__WHAT YOU SHOULD DO__. Check every line of the data and copy the ones where "camera" appears.

__Object transformation records__.
══════════════════════════════
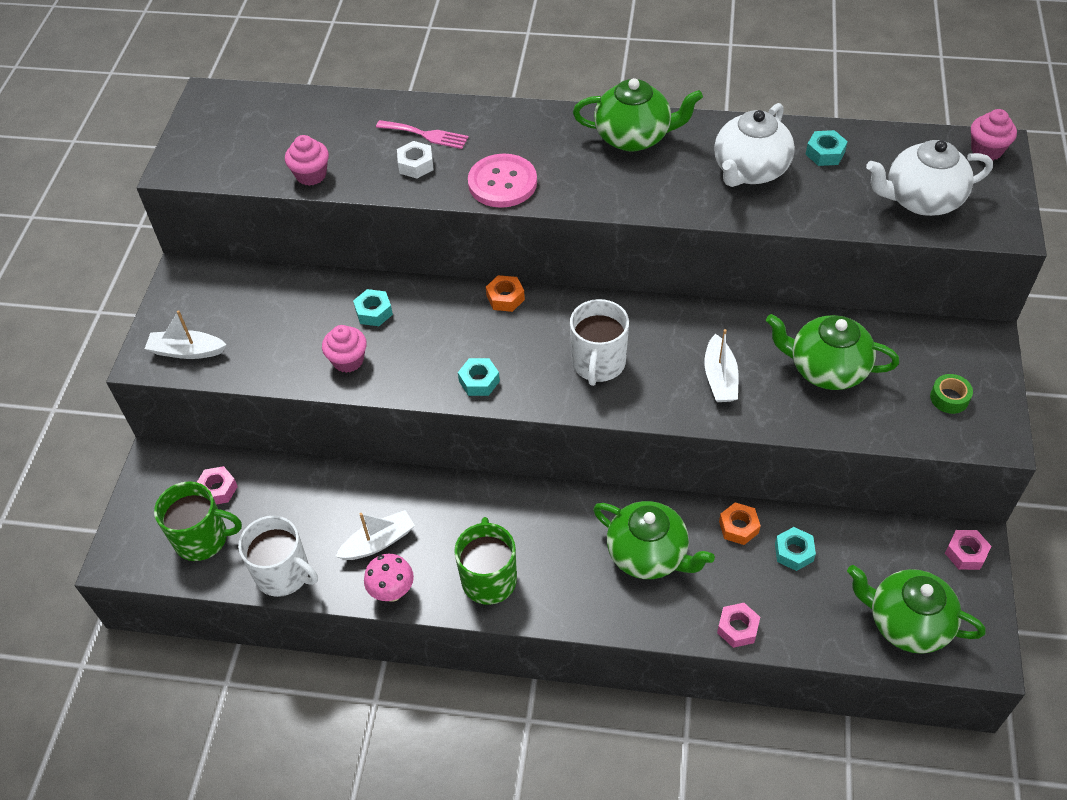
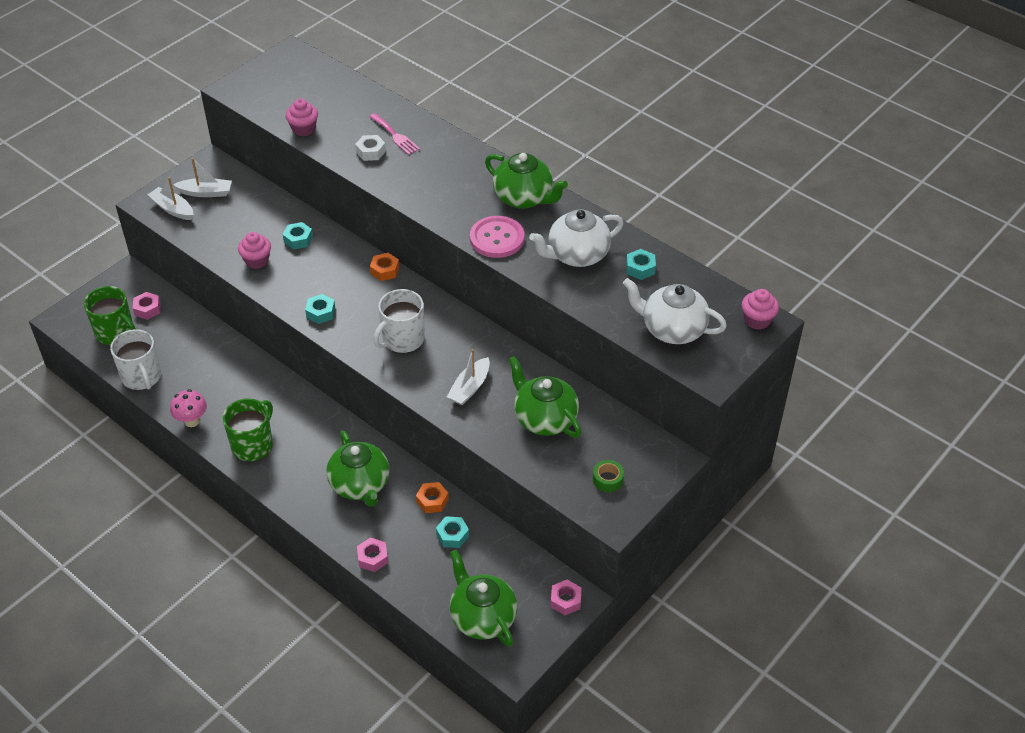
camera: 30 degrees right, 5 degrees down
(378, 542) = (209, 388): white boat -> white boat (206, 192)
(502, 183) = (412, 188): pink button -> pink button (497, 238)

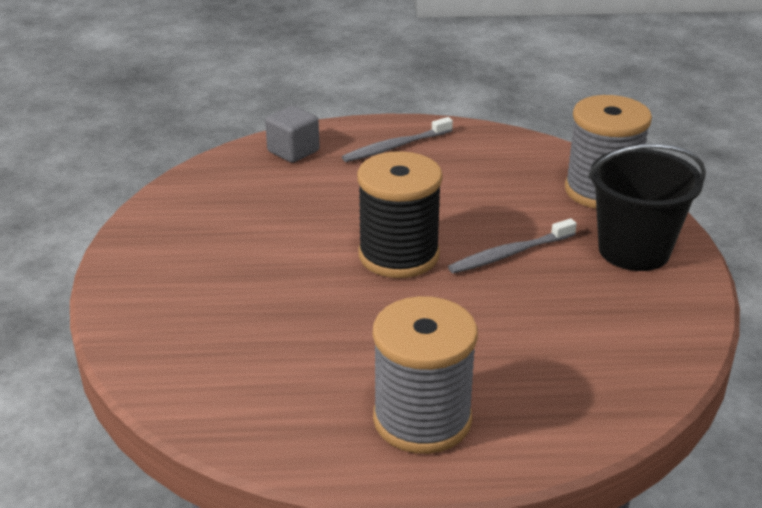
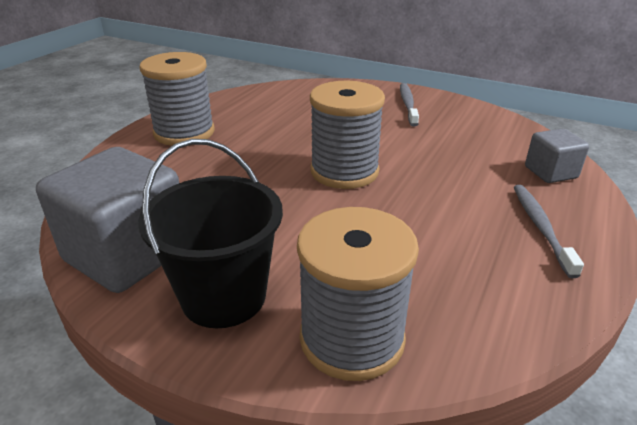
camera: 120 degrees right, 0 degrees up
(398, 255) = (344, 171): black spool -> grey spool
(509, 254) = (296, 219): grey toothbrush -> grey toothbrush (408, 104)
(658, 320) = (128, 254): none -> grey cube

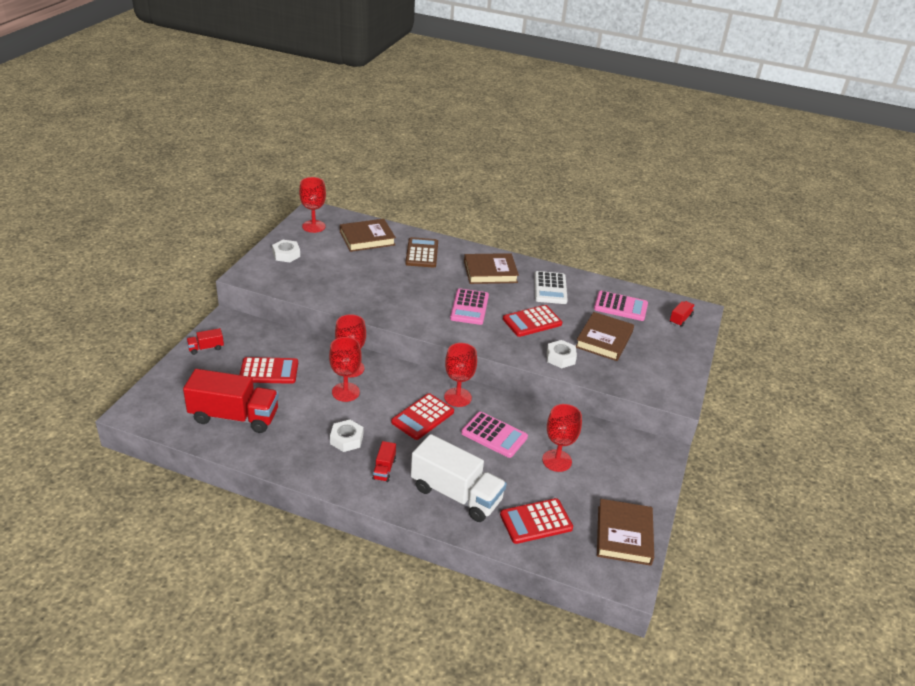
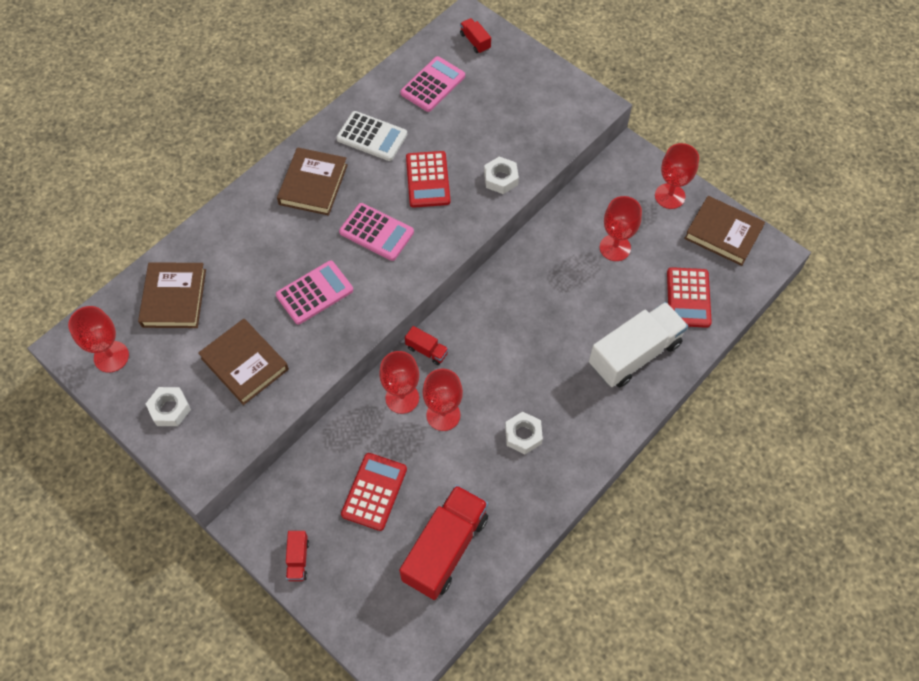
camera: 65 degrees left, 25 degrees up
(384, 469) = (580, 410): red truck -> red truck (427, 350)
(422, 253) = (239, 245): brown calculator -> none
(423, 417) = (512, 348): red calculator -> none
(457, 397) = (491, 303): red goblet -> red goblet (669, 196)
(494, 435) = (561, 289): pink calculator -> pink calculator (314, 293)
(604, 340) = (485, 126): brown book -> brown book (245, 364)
══════════════════════════════
__EXERCISE OUTPUT__.
camera: 30 degrees right, 5 degrees down
camera: 120 degrees right, 0 degrees up
camera: 65 degrees left, 25 degrees up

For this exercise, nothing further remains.